Copy every record word for word.

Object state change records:
-*-
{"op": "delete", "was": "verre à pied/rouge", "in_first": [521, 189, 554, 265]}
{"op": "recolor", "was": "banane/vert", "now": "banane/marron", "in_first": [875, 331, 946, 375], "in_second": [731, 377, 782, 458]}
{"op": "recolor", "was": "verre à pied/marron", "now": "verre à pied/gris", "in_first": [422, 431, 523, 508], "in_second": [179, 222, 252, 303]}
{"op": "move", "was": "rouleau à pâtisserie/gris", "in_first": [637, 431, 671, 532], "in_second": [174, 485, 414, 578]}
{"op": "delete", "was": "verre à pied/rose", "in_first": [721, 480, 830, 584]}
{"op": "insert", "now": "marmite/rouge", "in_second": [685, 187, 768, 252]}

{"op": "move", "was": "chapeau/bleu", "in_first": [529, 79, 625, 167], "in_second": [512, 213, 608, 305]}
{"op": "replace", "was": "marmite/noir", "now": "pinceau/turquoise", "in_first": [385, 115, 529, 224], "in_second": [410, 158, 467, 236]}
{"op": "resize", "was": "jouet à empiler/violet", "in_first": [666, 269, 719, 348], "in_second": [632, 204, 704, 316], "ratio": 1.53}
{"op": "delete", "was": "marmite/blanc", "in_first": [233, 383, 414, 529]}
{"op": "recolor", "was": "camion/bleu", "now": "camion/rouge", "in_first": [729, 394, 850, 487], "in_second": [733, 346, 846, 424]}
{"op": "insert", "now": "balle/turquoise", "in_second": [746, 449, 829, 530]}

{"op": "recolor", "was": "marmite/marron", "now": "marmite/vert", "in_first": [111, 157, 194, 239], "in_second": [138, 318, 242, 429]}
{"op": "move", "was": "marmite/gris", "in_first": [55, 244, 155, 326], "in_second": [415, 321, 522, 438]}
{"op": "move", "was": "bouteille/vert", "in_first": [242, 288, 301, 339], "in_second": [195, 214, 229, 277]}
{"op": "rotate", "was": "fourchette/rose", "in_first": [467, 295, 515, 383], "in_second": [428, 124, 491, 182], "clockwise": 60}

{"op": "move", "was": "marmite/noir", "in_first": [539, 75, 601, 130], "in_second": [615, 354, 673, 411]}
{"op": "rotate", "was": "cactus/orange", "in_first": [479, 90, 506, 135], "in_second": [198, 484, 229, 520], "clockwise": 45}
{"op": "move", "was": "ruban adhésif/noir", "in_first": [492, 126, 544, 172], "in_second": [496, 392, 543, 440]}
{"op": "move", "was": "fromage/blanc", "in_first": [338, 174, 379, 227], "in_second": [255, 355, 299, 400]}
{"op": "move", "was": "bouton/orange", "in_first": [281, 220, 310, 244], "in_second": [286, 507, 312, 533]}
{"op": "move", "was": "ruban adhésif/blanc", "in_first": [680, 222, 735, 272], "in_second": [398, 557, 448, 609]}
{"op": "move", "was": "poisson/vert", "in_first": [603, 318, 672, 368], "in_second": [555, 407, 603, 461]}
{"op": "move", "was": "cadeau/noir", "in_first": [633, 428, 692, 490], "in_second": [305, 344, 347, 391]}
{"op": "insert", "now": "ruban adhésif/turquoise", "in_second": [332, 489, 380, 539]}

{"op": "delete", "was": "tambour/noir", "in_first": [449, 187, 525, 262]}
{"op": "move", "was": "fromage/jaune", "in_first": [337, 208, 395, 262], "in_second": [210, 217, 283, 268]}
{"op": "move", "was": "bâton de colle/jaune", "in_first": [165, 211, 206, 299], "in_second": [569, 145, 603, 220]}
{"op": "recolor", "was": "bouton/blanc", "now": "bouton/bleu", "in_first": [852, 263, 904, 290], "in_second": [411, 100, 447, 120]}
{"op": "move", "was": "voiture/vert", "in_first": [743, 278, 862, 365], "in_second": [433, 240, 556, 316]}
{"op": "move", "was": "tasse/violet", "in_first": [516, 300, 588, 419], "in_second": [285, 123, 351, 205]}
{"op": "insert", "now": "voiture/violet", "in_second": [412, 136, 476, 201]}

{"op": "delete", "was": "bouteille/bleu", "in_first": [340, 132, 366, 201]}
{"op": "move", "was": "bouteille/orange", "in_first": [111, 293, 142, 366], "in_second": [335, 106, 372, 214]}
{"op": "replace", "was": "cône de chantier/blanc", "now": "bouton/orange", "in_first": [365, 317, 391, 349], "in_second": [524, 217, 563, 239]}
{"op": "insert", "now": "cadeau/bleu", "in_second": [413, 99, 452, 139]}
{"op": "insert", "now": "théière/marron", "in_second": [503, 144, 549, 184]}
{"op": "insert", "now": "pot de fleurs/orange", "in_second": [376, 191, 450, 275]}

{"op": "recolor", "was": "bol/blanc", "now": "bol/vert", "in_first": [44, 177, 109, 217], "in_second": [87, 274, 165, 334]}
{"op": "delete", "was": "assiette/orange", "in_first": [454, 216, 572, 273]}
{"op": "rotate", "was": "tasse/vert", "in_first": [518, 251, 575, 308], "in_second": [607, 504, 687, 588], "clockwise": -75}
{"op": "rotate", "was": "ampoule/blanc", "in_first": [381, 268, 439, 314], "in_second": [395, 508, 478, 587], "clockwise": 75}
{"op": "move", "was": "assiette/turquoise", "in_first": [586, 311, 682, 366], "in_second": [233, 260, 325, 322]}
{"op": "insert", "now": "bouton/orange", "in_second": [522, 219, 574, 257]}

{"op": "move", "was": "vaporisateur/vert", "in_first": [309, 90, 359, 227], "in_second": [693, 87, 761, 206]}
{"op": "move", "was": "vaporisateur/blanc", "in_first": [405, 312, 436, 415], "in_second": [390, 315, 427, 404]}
-*-
> [Task answer]
{"op": "delete", "was": "verre à pied/rouge", "in_first": [521, 189, 554, 265]}
{"op": "recolor", "was": "banane/vert", "now": "banane/marron", "in_first": [875, 331, 946, 375], "in_second": [731, 377, 782, 458]}
{"op": "recolor", "was": "verre à pied/marron", "now": "verre à pied/gris", "in_first": [422, 431, 523, 508], "in_second": [179, 222, 252, 303]}
{"op": "move", "was": "rouleau à pâtisserie/gris", "in_first": [637, 431, 671, 532], "in_second": [174, 485, 414, 578]}
{"op": "delete", "was": "verre à pied/rose", "in_first": [721, 480, 830, 584]}
{"op": "insert", "now": "marmite/rouge", "in_second": [685, 187, 768, 252]}

{"op": "move", "was": "chapeau/bleu", "in_first": [529, 79, 625, 167], "in_second": [512, 213, 608, 305]}
{"op": "replace", "was": "marmite/noir", "now": "pinceau/turquoise", "in_first": [385, 115, 529, 224], "in_second": [410, 158, 467, 236]}
{"op": "resize", "was": "jouet à empiler/violet", "in_first": [666, 269, 719, 348], "in_second": [632, 204, 704, 316], "ratio": 1.53}
{"op": "delete", "was": "marmite/blanc", "in_first": [233, 383, 414, 529]}
{"op": "recolor", "was": "camion/bleu", "now": "camion/rouge", "in_first": [729, 394, 850, 487], "in_second": [733, 346, 846, 424]}
{"op": "insert", "now": "balle/turquoise", "in_second": [746, 449, 829, 530]}

{"op": "recolor", "was": "marmite/marron", "now": "marmite/vert", "in_first": [111, 157, 194, 239], "in_second": [138, 318, 242, 429]}
{"op": "move", "was": "marmite/gris", "in_first": [55, 244, 155, 326], "in_second": [415, 321, 522, 438]}
{"op": "move", "was": "bouteille/vert", "in_first": [242, 288, 301, 339], "in_second": [195, 214, 229, 277]}
{"op": "rotate", "was": "fourchette/rose", "in_first": [467, 295, 515, 383], "in_second": [428, 124, 491, 182], "clockwise": 60}

{"op": "move", "was": "marmite/noir", "in_first": [539, 75, 601, 130], "in_second": [615, 354, 673, 411]}
{"op": "rotate", "was": "cactus/orange", "in_first": [479, 90, 506, 135], "in_second": [198, 484, 229, 520], "clockwise": 45}
{"op": "move", "was": "ruban adhésif/noir", "in_first": [492, 126, 544, 172], "in_second": [496, 392, 543, 440]}
{"op": "move", "was": "fromage/blanc", "in_first": [338, 174, 379, 227], "in_second": [255, 355, 299, 400]}
{"op": "move", "was": "bouton/orange", "in_first": [281, 220, 310, 244], "in_second": [286, 507, 312, 533]}
{"op": "move", "was": "ruban adhésif/blanc", "in_first": [680, 222, 735, 272], "in_second": [398, 557, 448, 609]}
{"op": "move", "was": "poisson/vert", "in_first": [603, 318, 672, 368], "in_second": [555, 407, 603, 461]}
{"op": "move", "was": "cadeau/noir", "in_first": [633, 428, 692, 490], "in_second": [305, 344, 347, 391]}
{"op": "insert", "now": "ruban adhésif/turquoise", "in_second": [332, 489, 380, 539]}

{"op": "delete", "was": "tambour/noir", "in_first": [449, 187, 525, 262]}
{"op": "move", "was": "fromage/jaune", "in_first": [337, 208, 395, 262], "in_second": [210, 217, 283, 268]}
{"op": "move", "was": "bâton de colle/jaune", "in_first": [165, 211, 206, 299], "in_second": [569, 145, 603, 220]}
{"op": "recolor", "was": "bouton/blanc", "now": "bouton/bleu", "in_first": [852, 263, 904, 290], "in_second": [411, 100, 447, 120]}
{"op": "move", "was": "voiture/vert", "in_first": [743, 278, 862, 365], "in_second": [433, 240, 556, 316]}
{"op": "move", "was": "tasse/violet", "in_first": [516, 300, 588, 419], "in_second": [285, 123, 351, 205]}
{"op": "insert", "now": "voiture/violet", "in_second": [412, 136, 476, 201]}

{"op": "delete", "was": "bouteille/bleu", "in_first": [340, 132, 366, 201]}
{"op": "move", "was": "bouteille/orange", "in_first": [111, 293, 142, 366], "in_second": [335, 106, 372, 214]}
{"op": "replace", "was": "cône de chantier/blanc", "now": "bouton/orange", "in_first": [365, 317, 391, 349], "in_second": [524, 217, 563, 239]}
{"op": "insert", "now": "cadeau/bleu", "in_second": [413, 99, 452, 139]}
{"op": "insert", "now": "théière/marron", "in_second": [503, 144, 549, 184]}
{"op": "insert", "now": "pot de fleurs/orange", "in_second": [376, 191, 450, 275]}

{"op": "recolor", "was": "bol/blanc", "now": "bol/vert", "in_first": [44, 177, 109, 217], "in_second": [87, 274, 165, 334]}
{"op": "delete", "was": "assiette/orange", "in_first": [454, 216, 572, 273]}
{"op": "rotate", "was": "tasse/vert", "in_first": [518, 251, 575, 308], "in_second": [607, 504, 687, 588], "clockwise": -75}
{"op": "rotate", "was": "ampoule/blanc", "in_first": [381, 268, 439, 314], "in_second": [395, 508, 478, 587], "clockwise": 75}
{"op": "move", "was": "assiette/turquoise", "in_first": [586, 311, 682, 366], "in_second": [233, 260, 325, 322]}
{"op": "insert", "now": "bouton/orange", "in_second": [522, 219, 574, 257]}

{"op": "move", "was": "vaporisateur/vert", "in_first": [309, 90, 359, 227], "in_second": [693, 87, 761, 206]}
{"op": "move", "was": "vaporisateur/blanc", "in_first": [405, 312, 436, 415], "in_second": [390, 315, 427, 404]}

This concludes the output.